* Colored object listings:

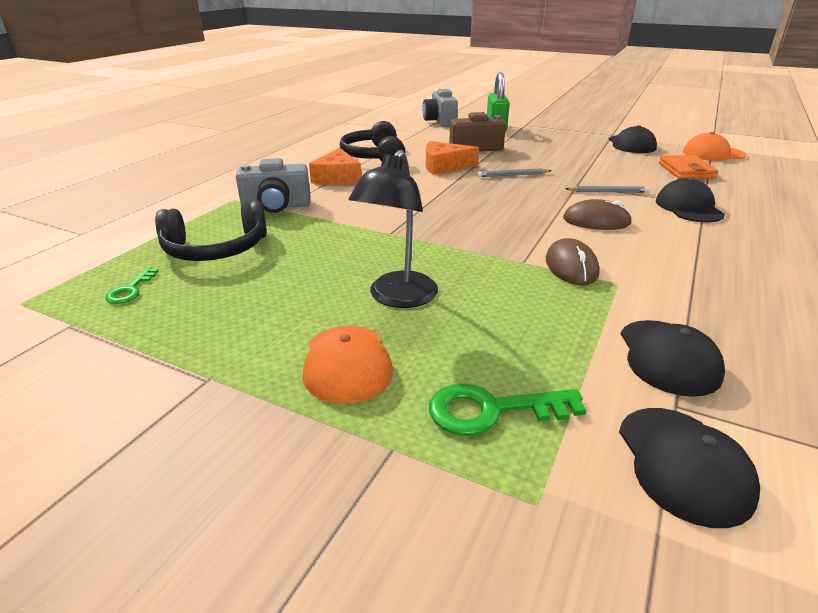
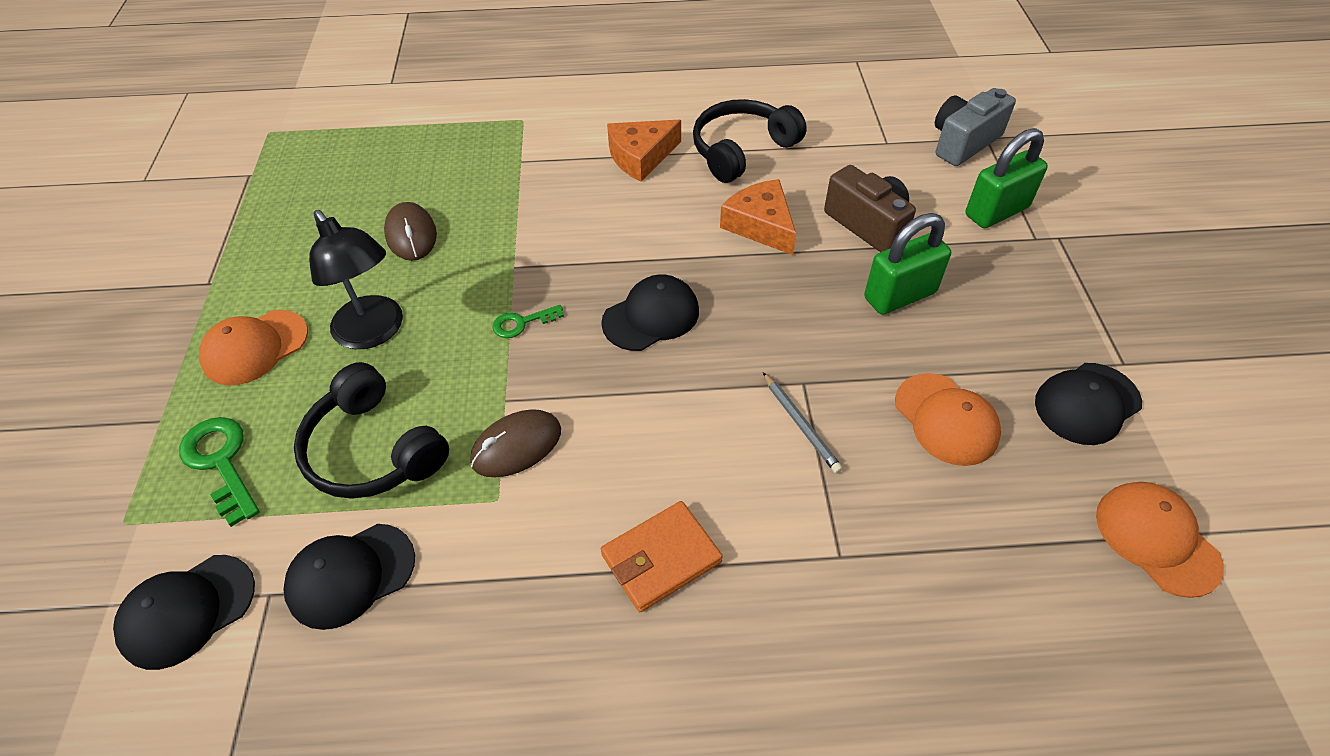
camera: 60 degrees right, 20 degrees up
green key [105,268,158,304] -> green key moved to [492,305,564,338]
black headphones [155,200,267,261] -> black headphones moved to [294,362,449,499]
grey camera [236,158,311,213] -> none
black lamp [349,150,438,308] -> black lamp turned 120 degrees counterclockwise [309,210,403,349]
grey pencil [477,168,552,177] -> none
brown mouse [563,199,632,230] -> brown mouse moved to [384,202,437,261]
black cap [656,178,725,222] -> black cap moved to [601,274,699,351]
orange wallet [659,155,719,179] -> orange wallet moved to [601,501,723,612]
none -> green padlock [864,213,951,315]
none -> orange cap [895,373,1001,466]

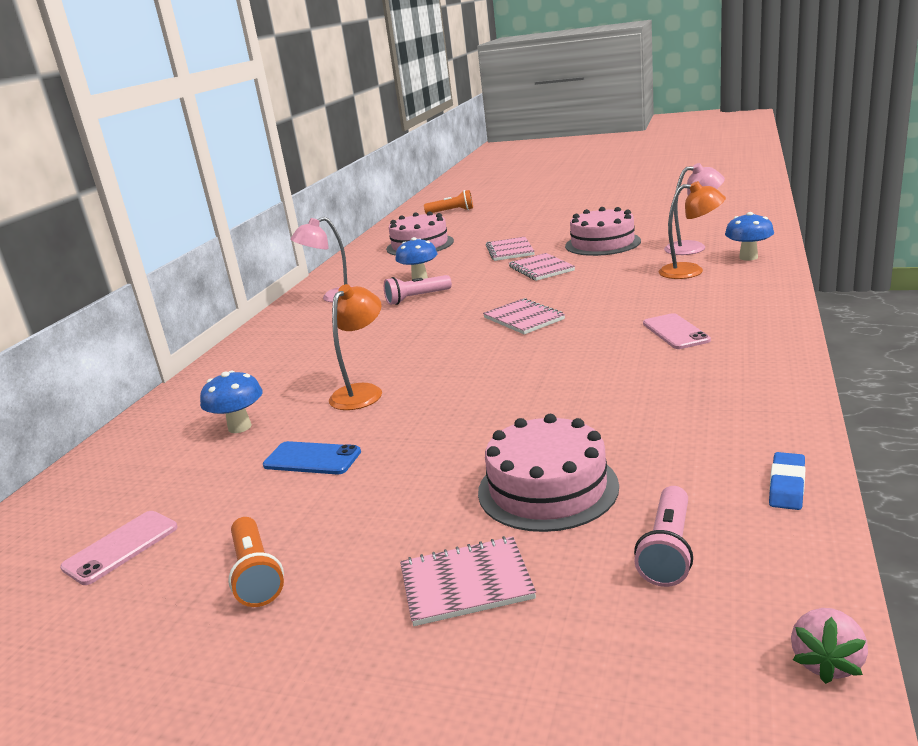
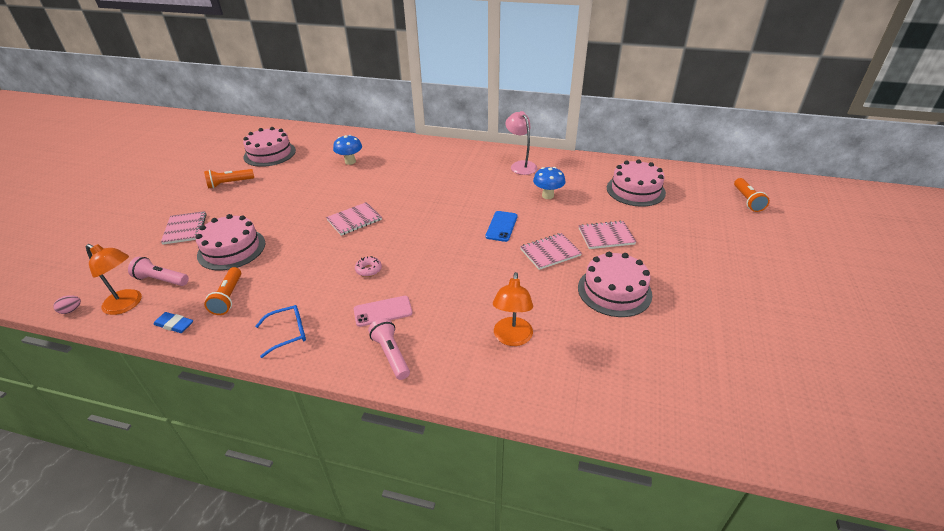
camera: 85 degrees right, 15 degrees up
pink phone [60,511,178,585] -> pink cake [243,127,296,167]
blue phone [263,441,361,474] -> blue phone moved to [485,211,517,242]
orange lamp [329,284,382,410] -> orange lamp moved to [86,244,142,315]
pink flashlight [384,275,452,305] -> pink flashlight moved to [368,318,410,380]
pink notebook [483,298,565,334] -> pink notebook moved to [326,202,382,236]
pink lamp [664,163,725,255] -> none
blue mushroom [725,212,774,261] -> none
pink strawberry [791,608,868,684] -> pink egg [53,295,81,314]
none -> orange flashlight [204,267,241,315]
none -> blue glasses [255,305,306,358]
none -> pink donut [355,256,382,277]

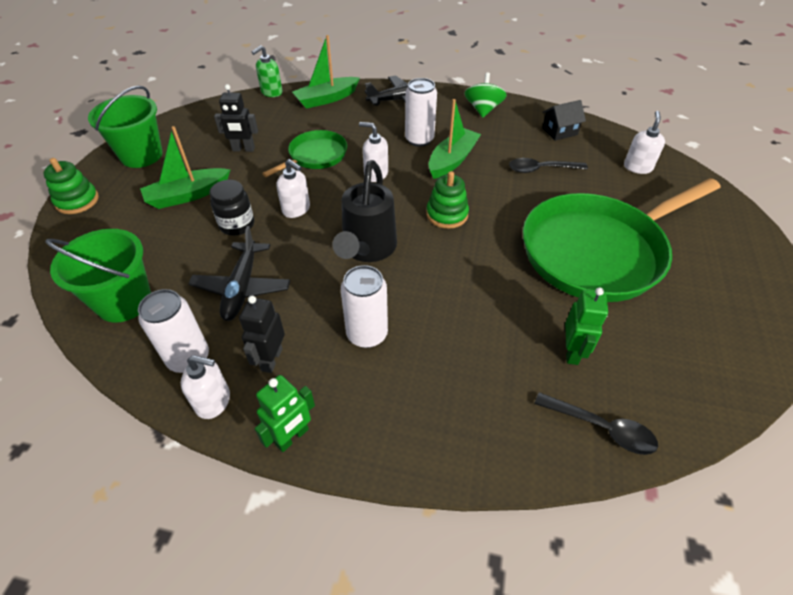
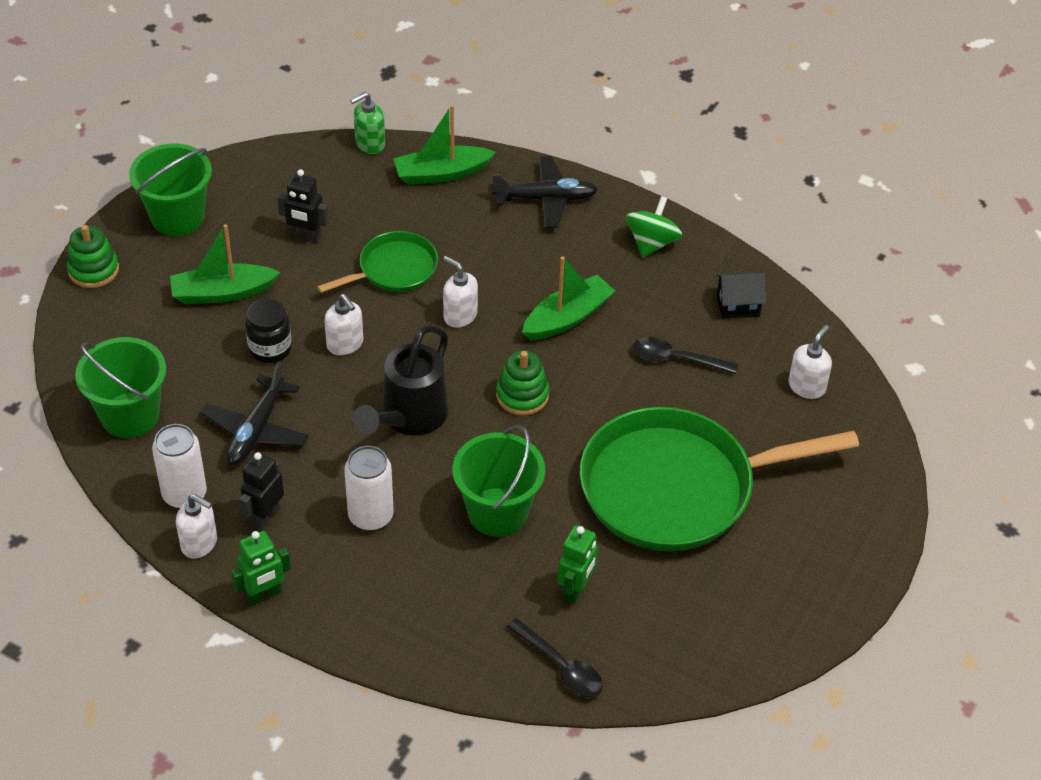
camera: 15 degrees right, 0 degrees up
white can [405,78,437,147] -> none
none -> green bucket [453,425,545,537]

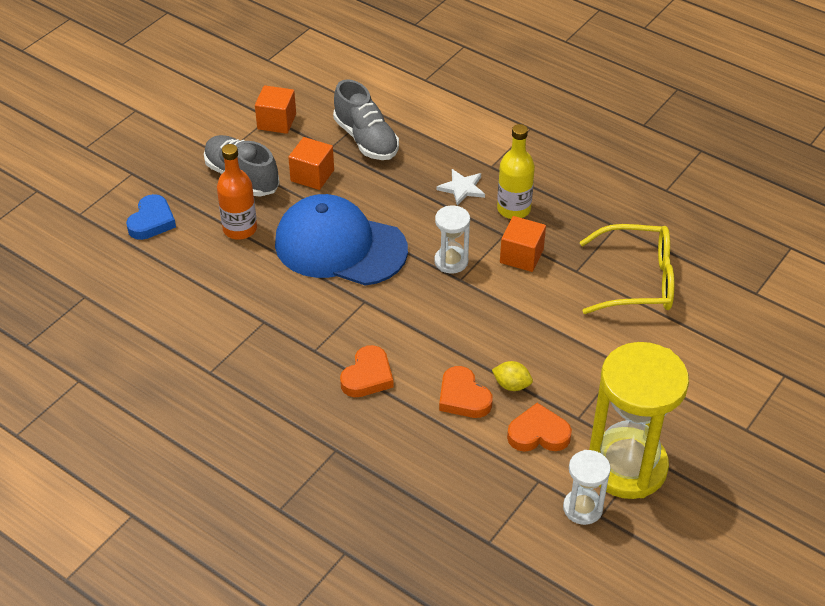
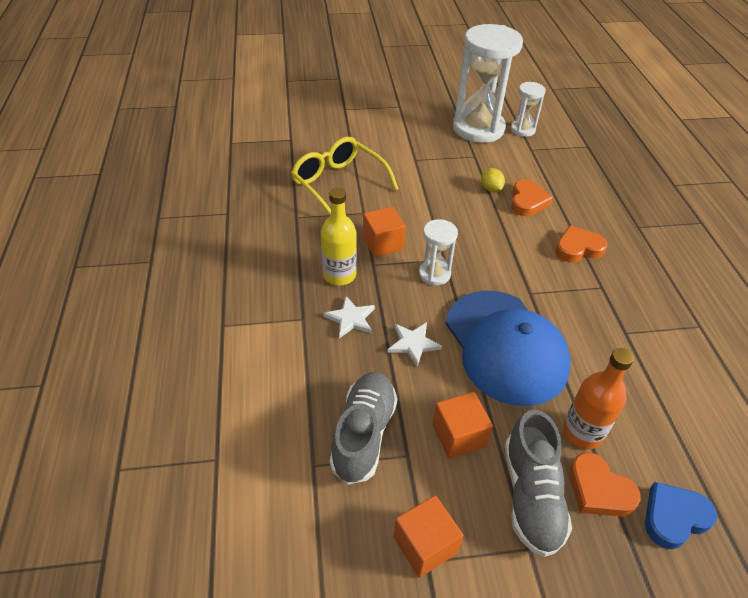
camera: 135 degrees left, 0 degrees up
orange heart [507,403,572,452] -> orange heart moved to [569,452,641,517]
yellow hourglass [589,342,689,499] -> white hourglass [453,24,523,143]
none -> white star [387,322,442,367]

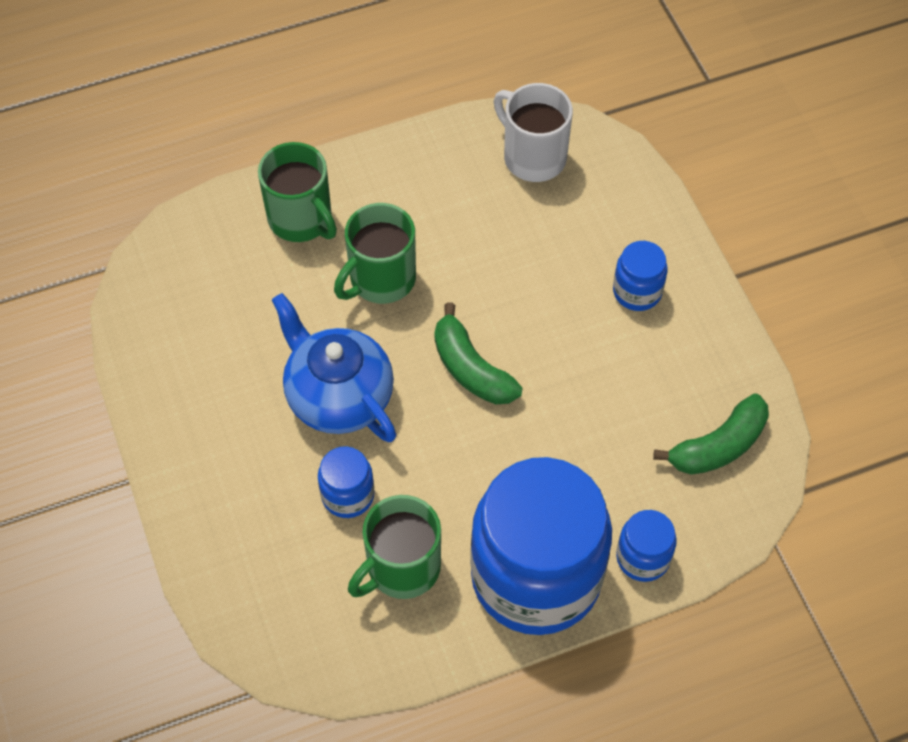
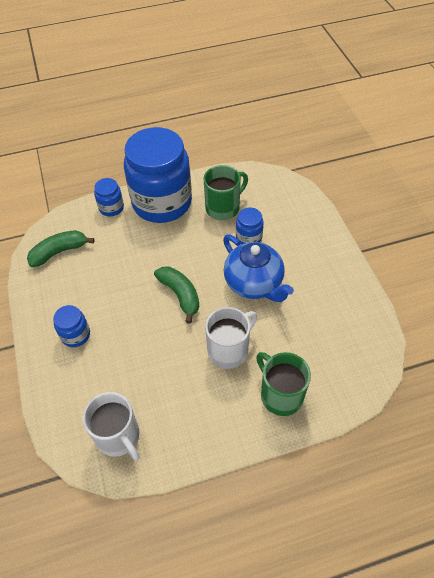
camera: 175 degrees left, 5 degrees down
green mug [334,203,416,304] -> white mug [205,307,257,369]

* Exercise details: Reprint every record exactly and skip the pictures.

* Task solution:
camera: 60 degrees right, 20 degrees up
green key [105,268,158,304] -> green key moved to [492,305,564,338]
black headphones [155,200,267,261] -> black headphones moved to [294,362,449,499]
grey camera [236,158,311,213] -> none
black lamp [349,150,438,308] -> black lamp turned 120 degrees counterclockwise [309,210,403,349]
grey pencil [477,168,552,177] -> none
brown mouse [563,199,632,230] -> brown mouse moved to [384,202,437,261]
black cap [656,178,725,222] -> black cap moved to [601,274,699,351]
orange wallet [659,155,719,179] -> orange wallet moved to [601,501,723,612]
none -> green padlock [864,213,951,315]
none -> orange cap [895,373,1001,466]

camera: 85 degrees right, 15 degrees up
pink phone [60,511,178,585] -> pink cake [243,127,296,167]
blue phone [263,441,361,474] -> blue phone moved to [485,211,517,242]
orange lamp [329,284,382,410] -> orange lamp moved to [86,244,142,315]
pink flashlight [384,275,452,305] -> pink flashlight moved to [368,318,410,380]
pink notebook [483,298,565,334] -> pink notebook moved to [326,202,382,236]
pink lamp [664,163,725,255] -> none
blue mushroom [725,212,774,261] -> none
pink strawberry [791,608,868,684] -> pink egg [53,295,81,314]
none -> orange flashlight [204,267,241,315]
none -> blue glasses [255,305,306,358]
none -> pink donut [355,256,382,277]

camera: 15 degrees right, 0 degrees up
white can [405,78,437,147] -> none
none -> green bucket [453,425,545,537]

camera: 135 degrees left, 0 degrees up
orange heart [507,403,572,452] -> orange heart moved to [569,452,641,517]
yellow hourglass [589,342,689,499] -> white hourglass [453,24,523,143]
none -> white star [387,322,442,367]

camera: 175 degrees left, 5 degrees down
green mug [334,203,416,304] -> white mug [205,307,257,369]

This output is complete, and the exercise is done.